--- Extracted entries Enclosed Below ---
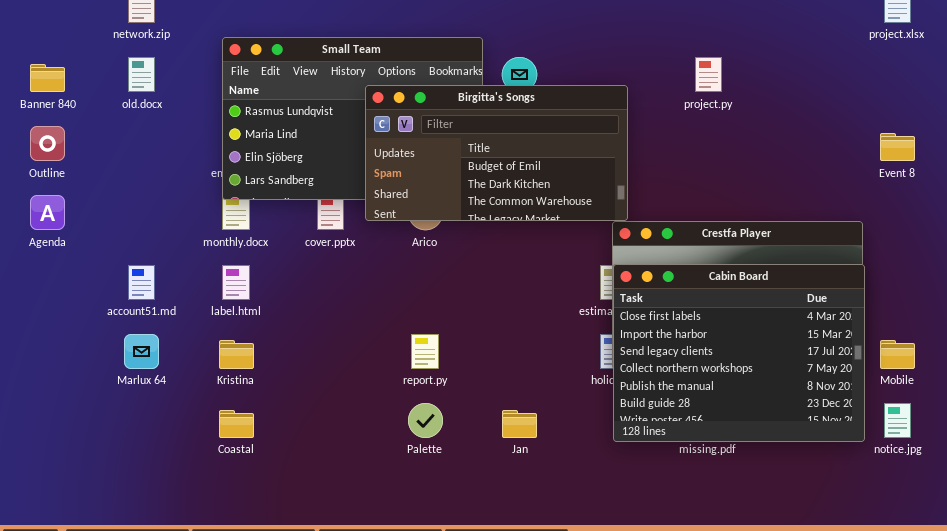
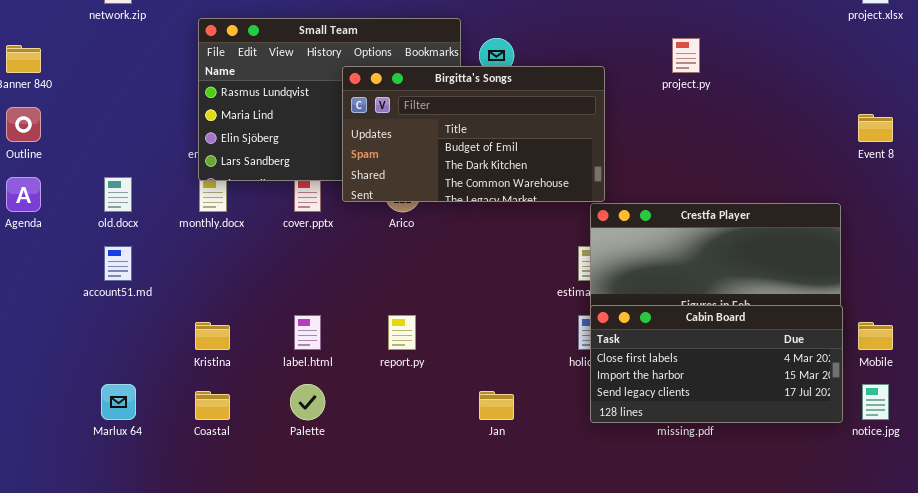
old.docx: [128,57,155,92] -> [104,177,132,212], moved
Cabin Board: [613,264,865,442] -> [590,305,843,423], resized
label.html: [222,265,250,300] -> [294,315,321,350], moved
Marlux 64: [124,334,159,369] -> [101,384,136,420], moved
Palette: [408,403,443,438] -> [290,384,325,420], moved

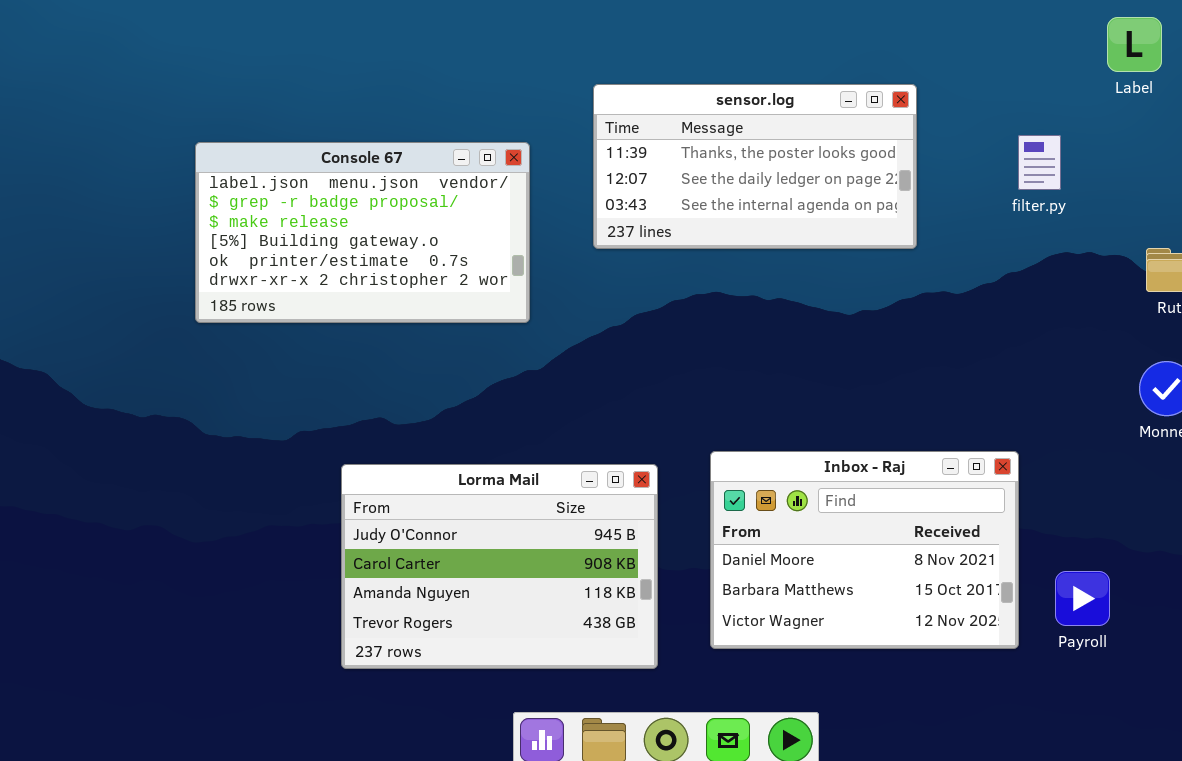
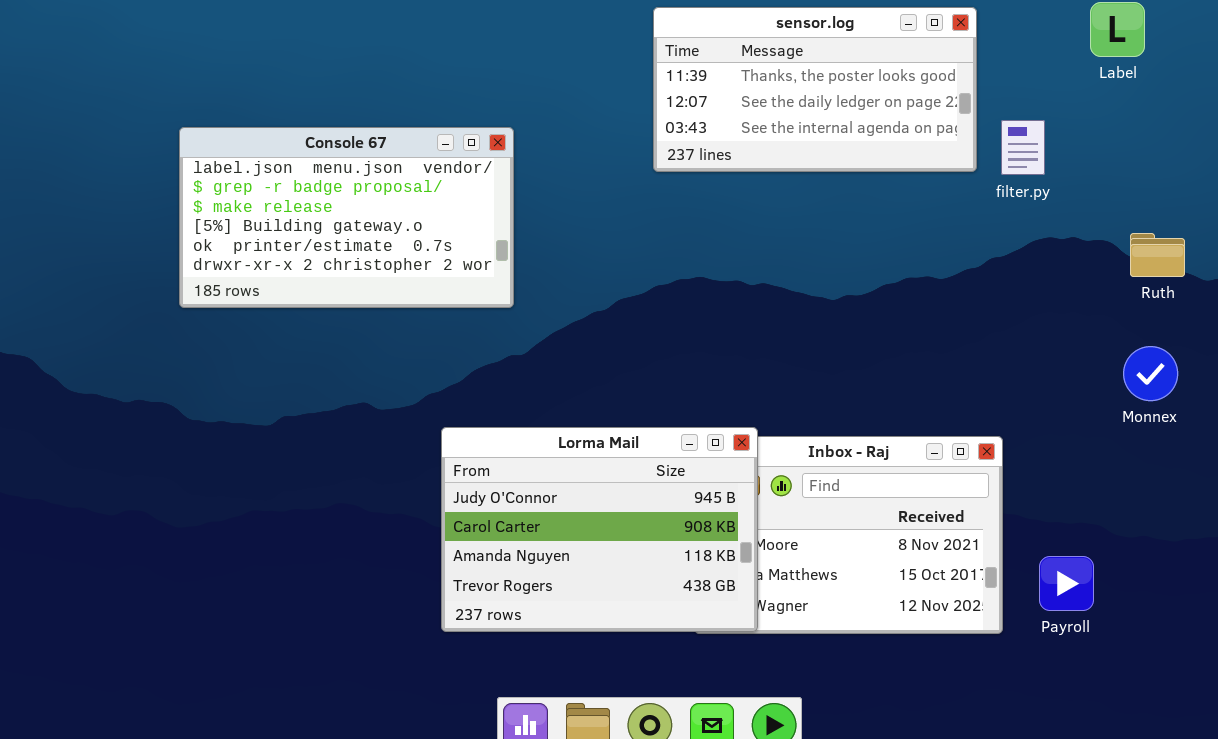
sensor.log: [593,84,917,249] -> [653,7,977,172], moved
Lorma Mail: [341,464,658,669] -> [441,427,758,632], moved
--- End of Enclosed Extracted entries ---
Required work - The answer must be every line from the records above that contains the word "moved", copied in full.

Exercise solution -
old.docx: [128,57,155,92] -> [104,177,132,212], moved
label.html: [222,265,250,300] -> [294,315,321,350], moved
Marlux 64: [124,334,159,369] -> [101,384,136,420], moved
Palette: [408,403,443,438] -> [290,384,325,420], moved
sensor.log: [593,84,917,249] -> [653,7,977,172], moved
Lorma Mail: [341,464,658,669] -> [441,427,758,632], moved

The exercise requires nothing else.